• _TASK BRIEF_:
Within the entries below, the lines from the one with "U1 pin in-: N7 -> N1" through the one with "U1: TLV3201 -> LM311" are to be set down exactly, both ends kept.

• _DATA LISTING_:
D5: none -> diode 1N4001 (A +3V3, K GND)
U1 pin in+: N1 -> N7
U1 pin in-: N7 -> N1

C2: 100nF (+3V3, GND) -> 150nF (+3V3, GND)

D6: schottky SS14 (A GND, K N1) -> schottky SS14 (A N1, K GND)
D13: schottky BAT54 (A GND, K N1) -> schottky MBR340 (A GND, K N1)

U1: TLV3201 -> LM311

==

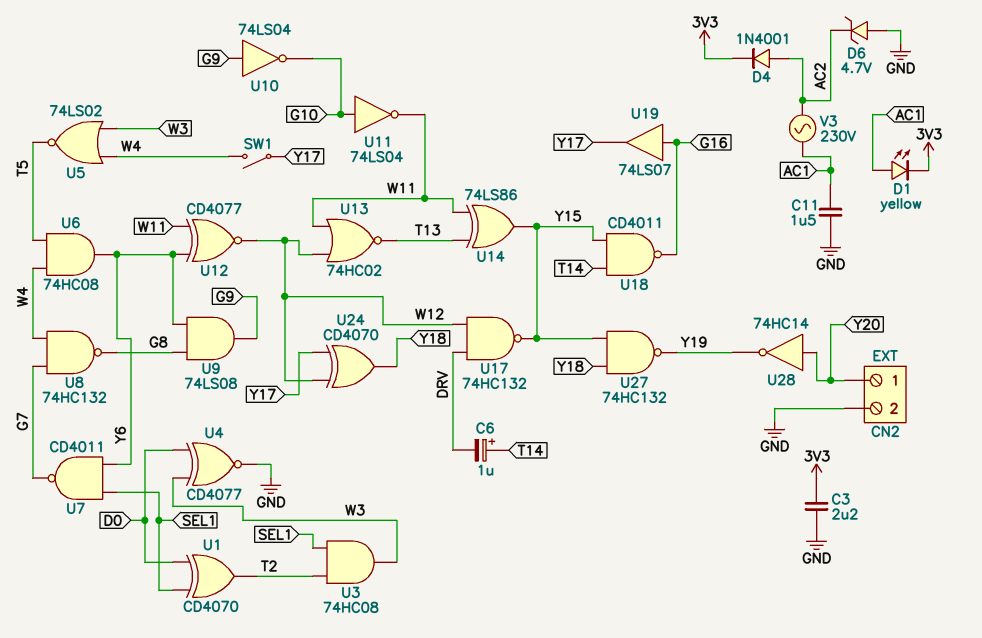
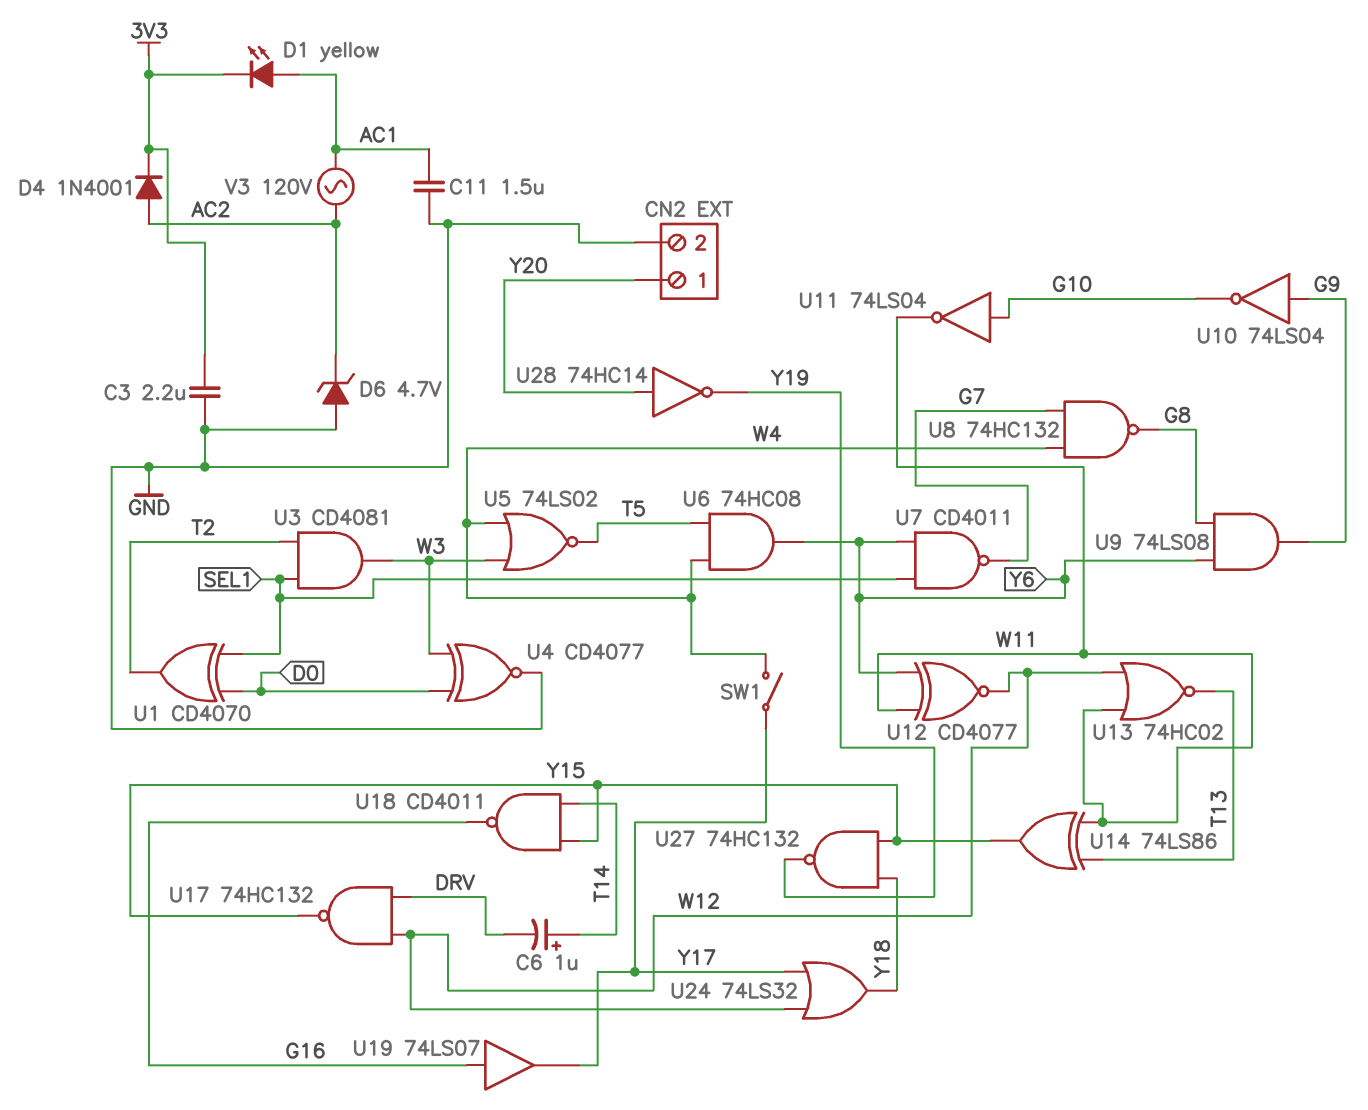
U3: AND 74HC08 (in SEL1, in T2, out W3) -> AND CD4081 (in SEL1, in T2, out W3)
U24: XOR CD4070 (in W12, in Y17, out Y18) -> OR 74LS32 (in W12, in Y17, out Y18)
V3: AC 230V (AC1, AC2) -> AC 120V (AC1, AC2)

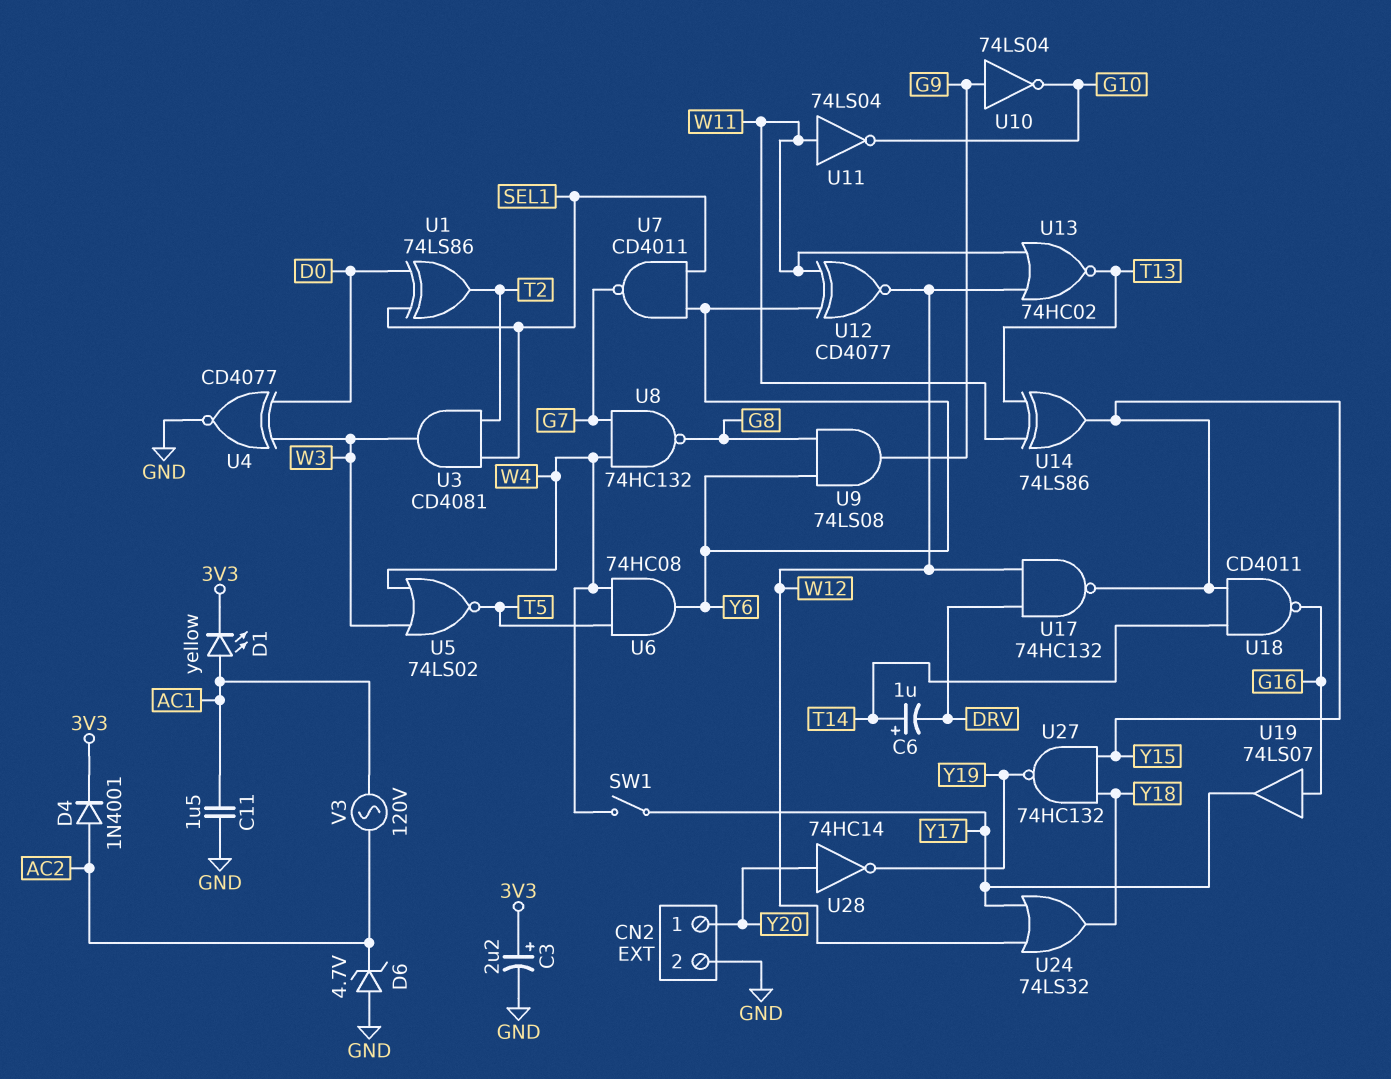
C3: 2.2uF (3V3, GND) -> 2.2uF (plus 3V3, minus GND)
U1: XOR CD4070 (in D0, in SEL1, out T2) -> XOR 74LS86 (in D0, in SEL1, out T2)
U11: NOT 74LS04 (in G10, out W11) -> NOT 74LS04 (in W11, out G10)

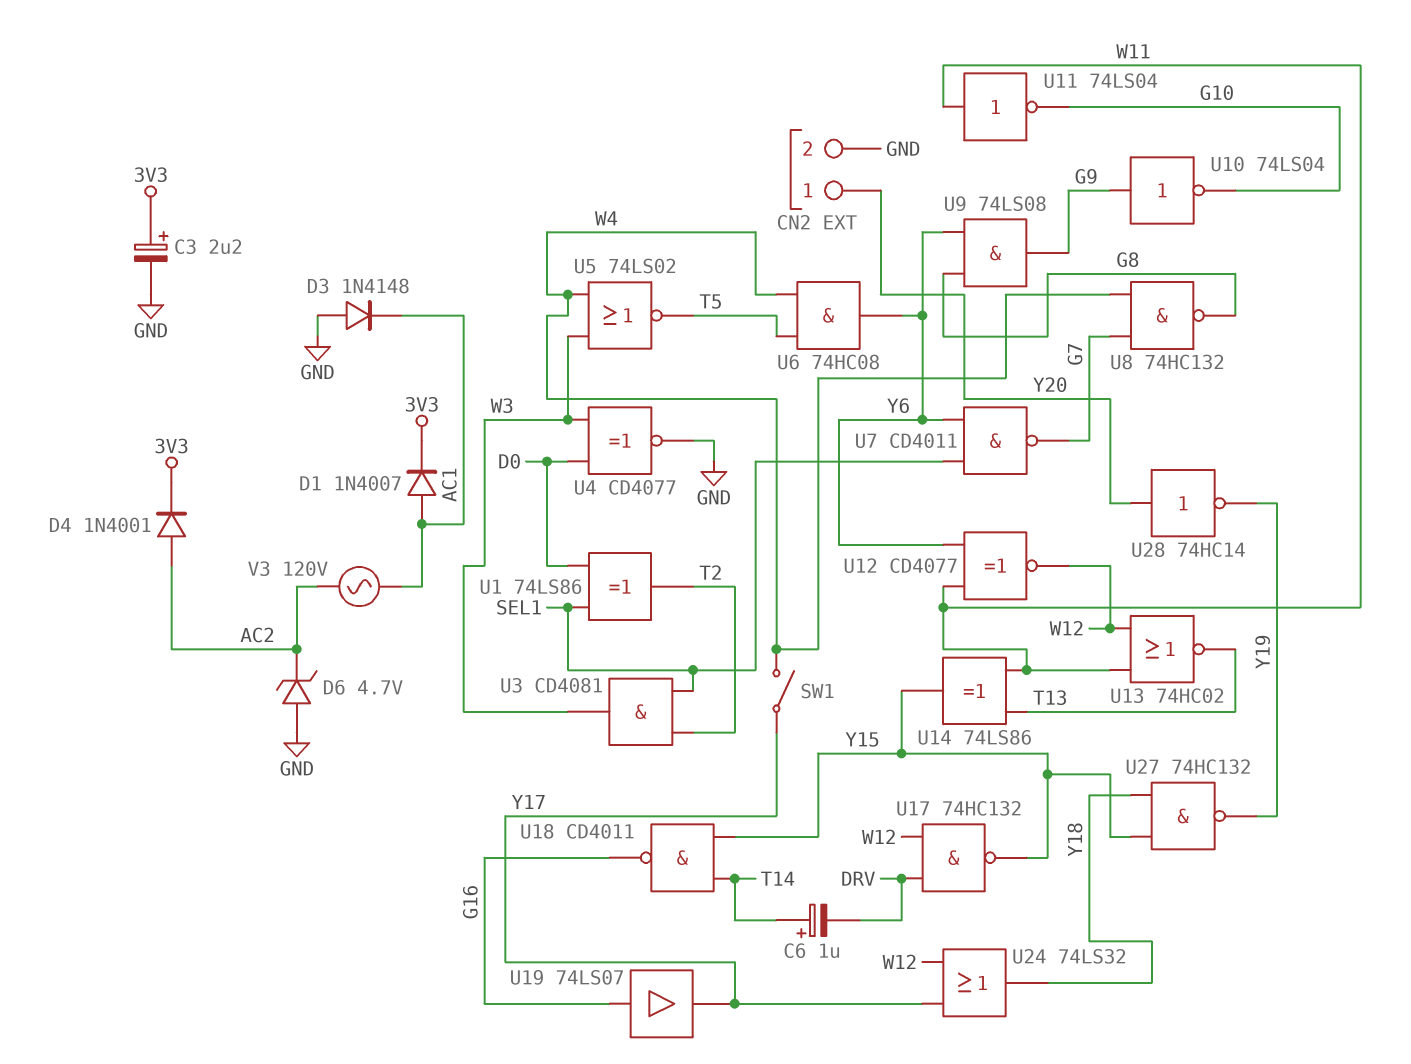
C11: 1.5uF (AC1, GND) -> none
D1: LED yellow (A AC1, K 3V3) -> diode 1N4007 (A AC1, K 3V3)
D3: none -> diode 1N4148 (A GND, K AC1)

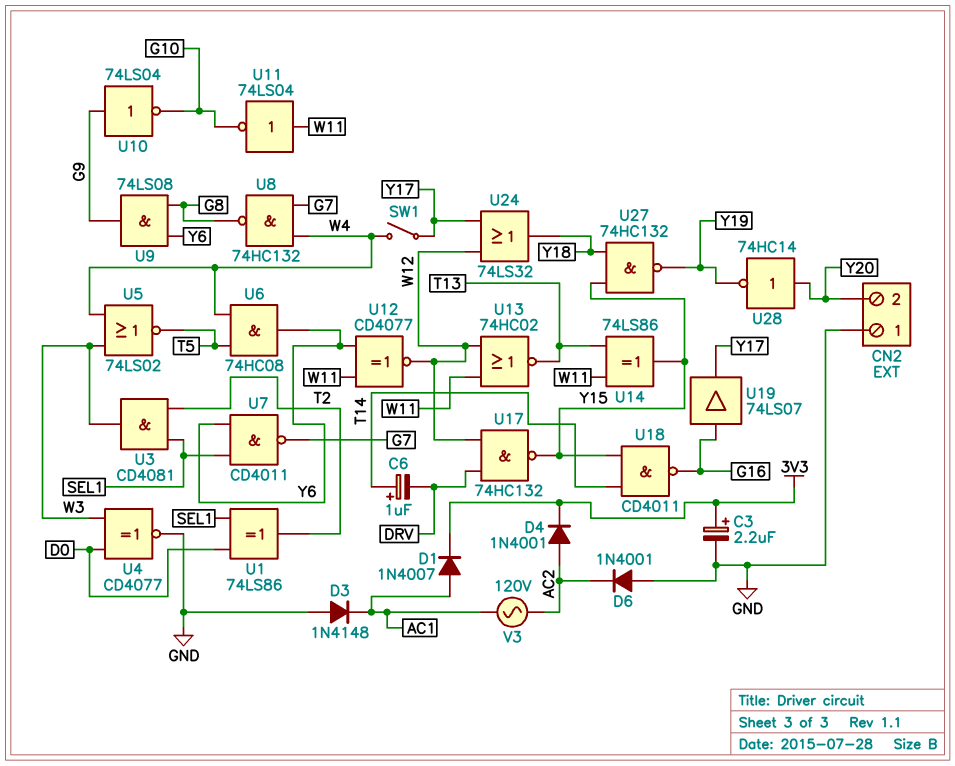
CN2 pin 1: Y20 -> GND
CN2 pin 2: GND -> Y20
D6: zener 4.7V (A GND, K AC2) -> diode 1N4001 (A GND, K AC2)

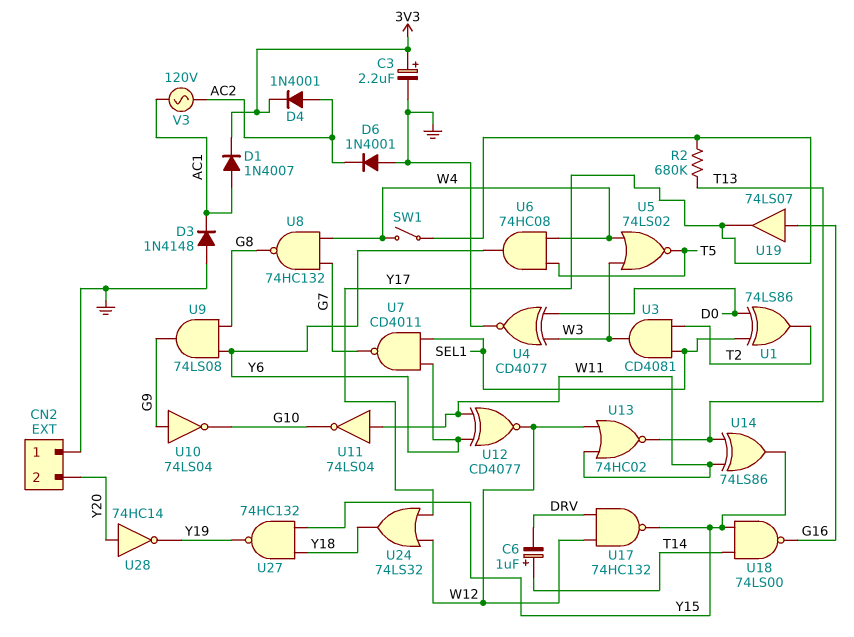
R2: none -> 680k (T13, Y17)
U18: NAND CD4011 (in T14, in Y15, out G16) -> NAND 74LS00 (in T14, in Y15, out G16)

• _SOLUTION TO THIS TASK_:
U1 pin in-: N7 -> N1

C2: 100nF (+3V3, GND) -> 150nF (+3V3, GND)

D6: schottky SS14 (A GND, K N1) -> schottky SS14 (A N1, K GND)
D13: schottky BAT54 (A GND, K N1) -> schottky MBR340 (A GND, K N1)

U1: TLV3201 -> LM311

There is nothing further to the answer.